STORED DATA START

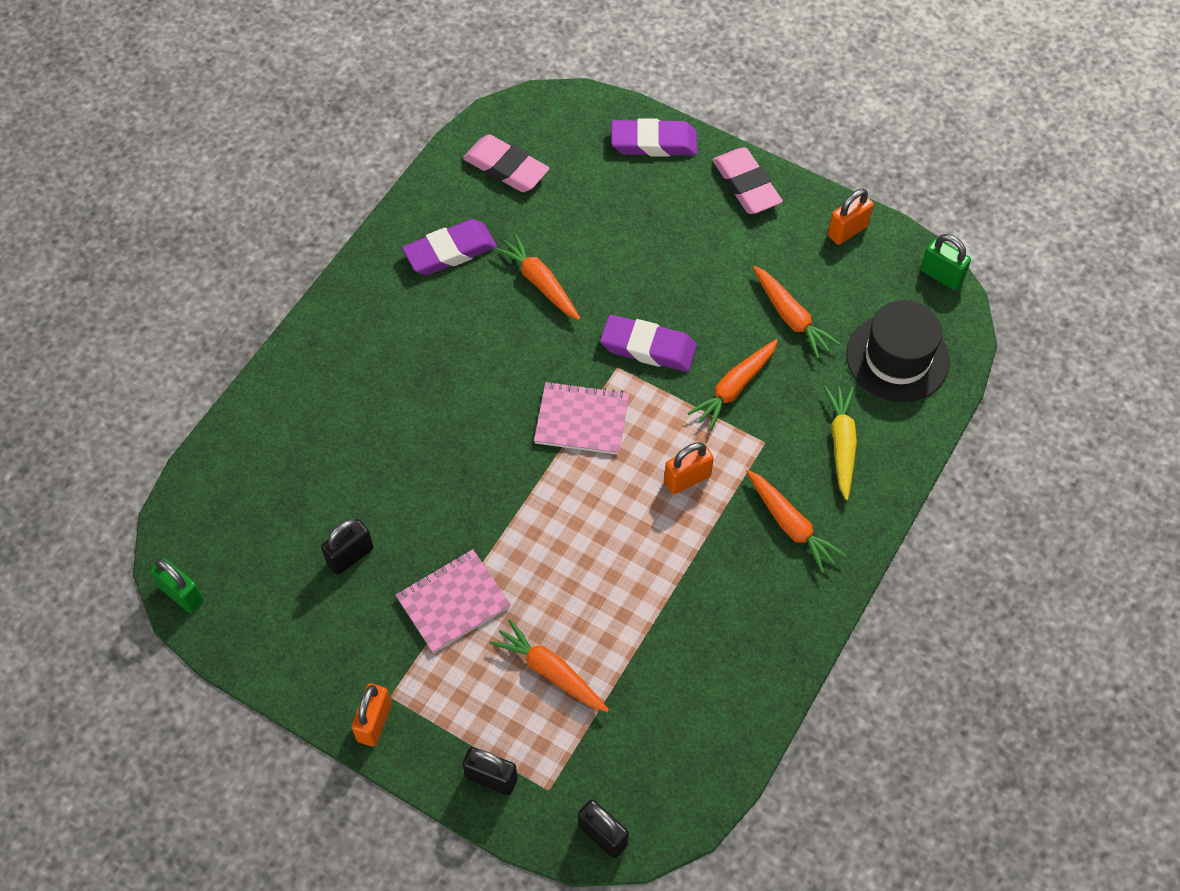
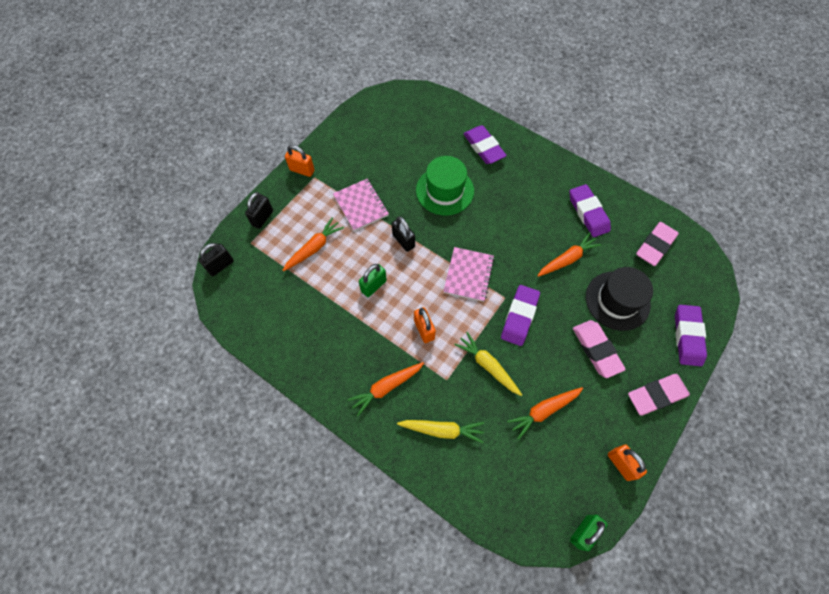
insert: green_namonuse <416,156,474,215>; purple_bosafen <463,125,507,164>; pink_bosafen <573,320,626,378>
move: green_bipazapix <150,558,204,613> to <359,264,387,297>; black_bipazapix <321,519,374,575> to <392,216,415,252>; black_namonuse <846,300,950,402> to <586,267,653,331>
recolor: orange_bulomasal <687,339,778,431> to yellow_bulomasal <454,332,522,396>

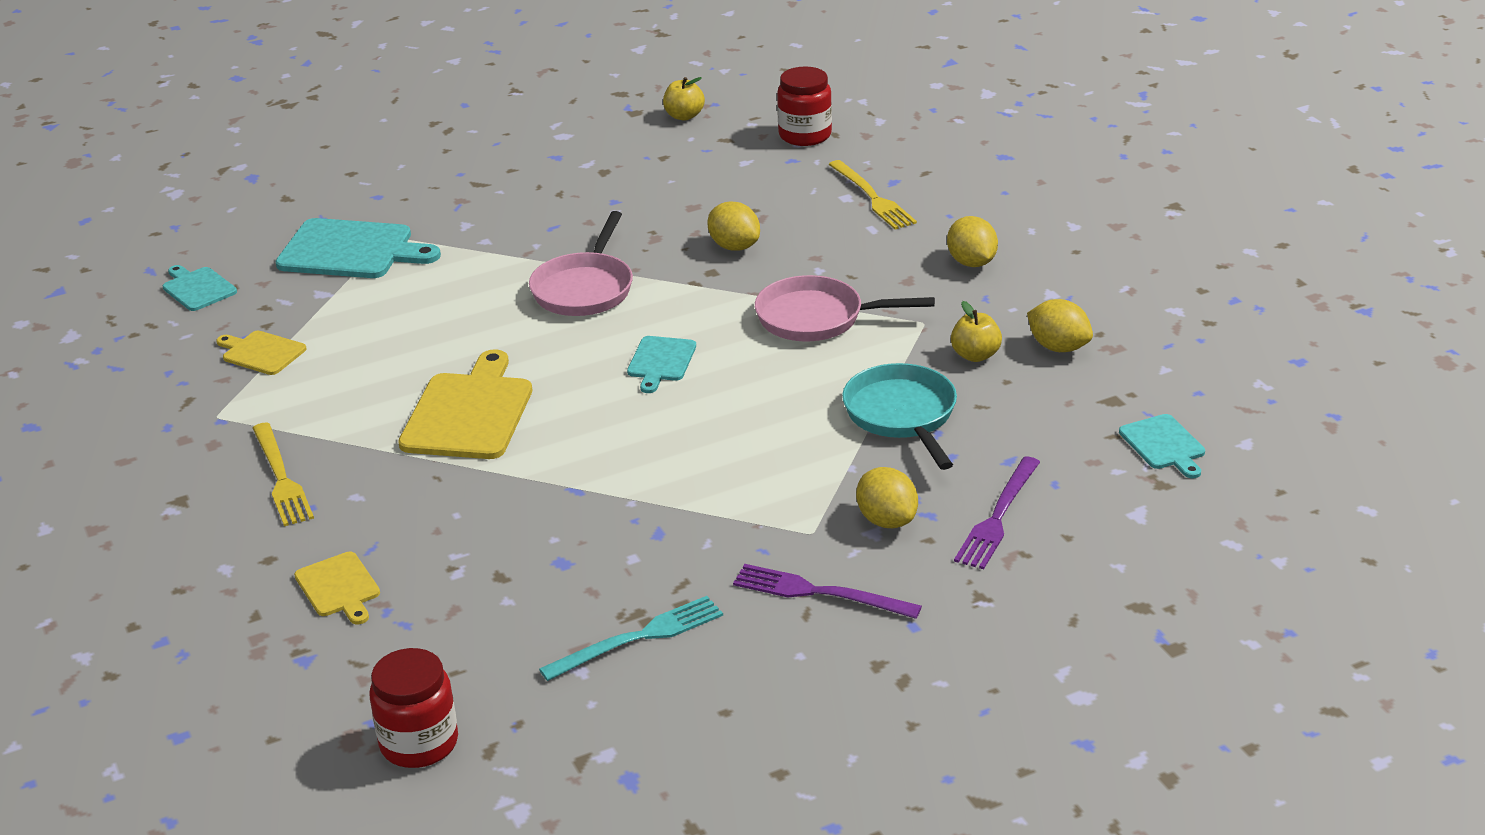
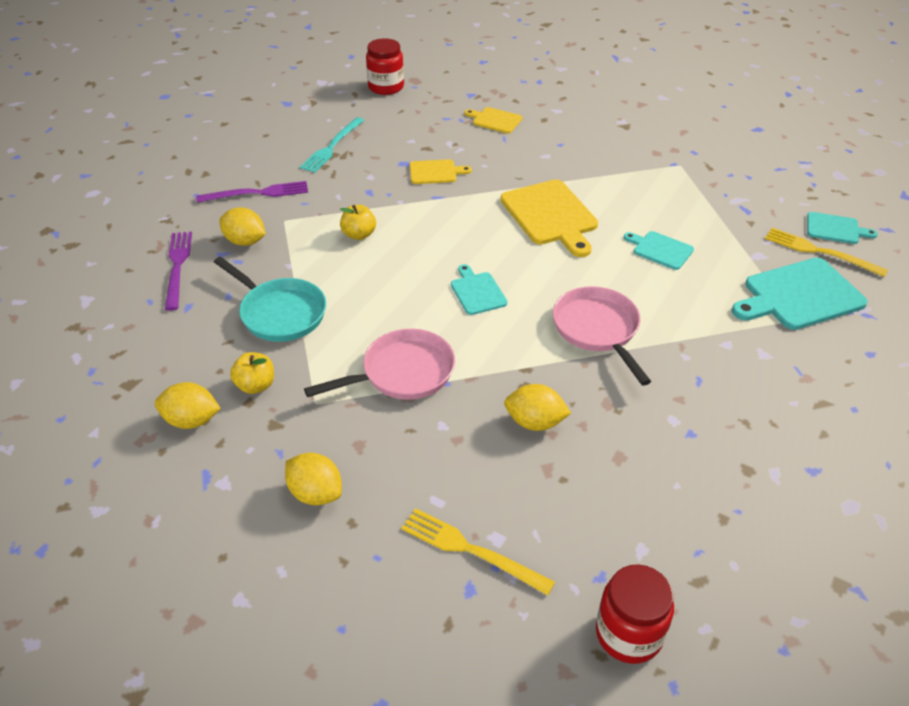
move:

STORED DATA END
STORED DATA START

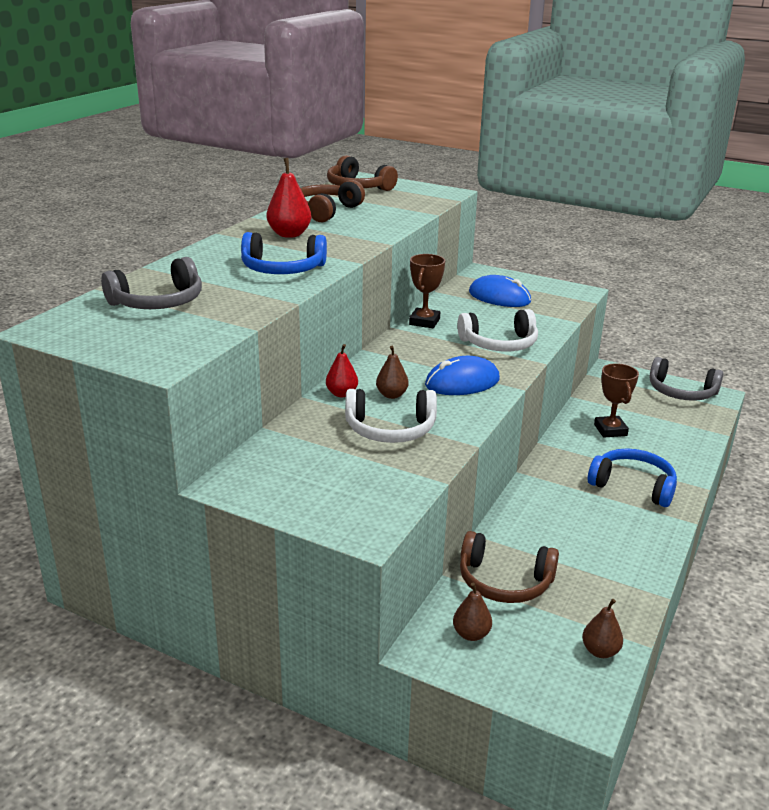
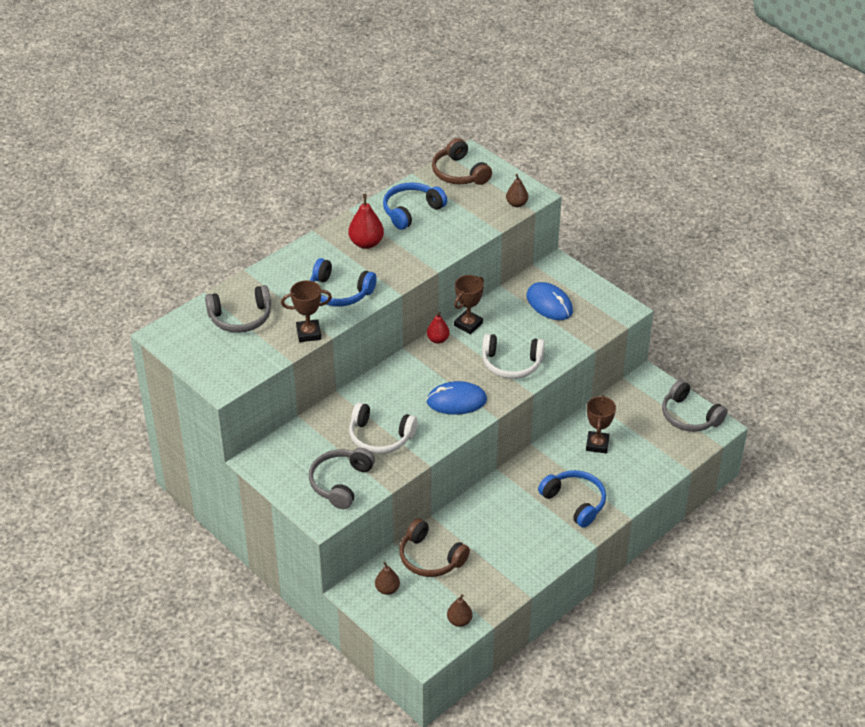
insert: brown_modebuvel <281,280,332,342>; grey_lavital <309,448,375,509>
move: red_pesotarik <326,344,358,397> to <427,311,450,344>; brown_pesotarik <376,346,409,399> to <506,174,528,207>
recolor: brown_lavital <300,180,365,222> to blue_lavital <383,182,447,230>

STORED DATA END
STORED DATA START

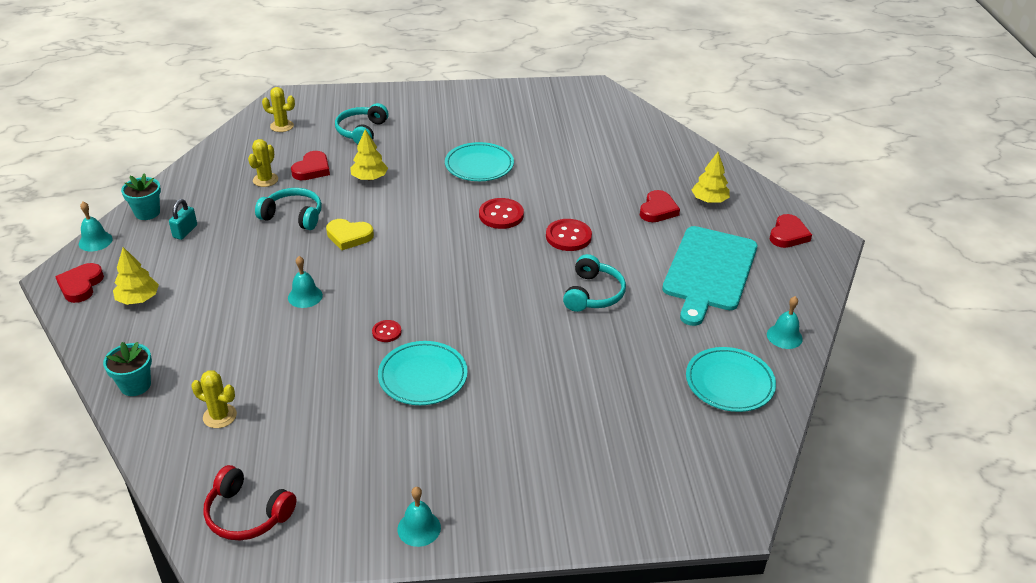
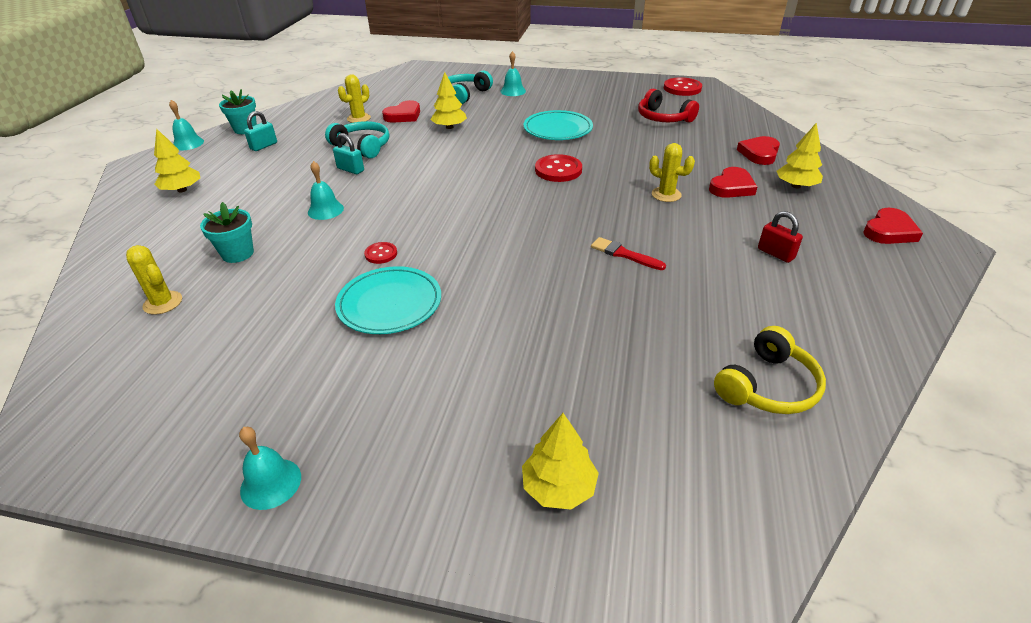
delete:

STORED DATA END

EXERCISE DESCRIPTION> Output the lines above between the one holding "insert: green_namonuse <416,156,474,215>;" and the one holding "move: green_bipazapix <150,558,204,613>", inclusive, with nothing before or after them.

RESPONSE TO THIS EXERCISE>
insert: green_namonuse <416,156,474,215>; purple_bosafen <463,125,507,164>; pink_bosafen <573,320,626,378>
move: green_bipazapix <150,558,204,613> to <359,264,387,297>; black_bipazapix <321,519,374,575> to <392,216,415,252>; black_namonuse <846,300,950,402> to <586,267,653,331>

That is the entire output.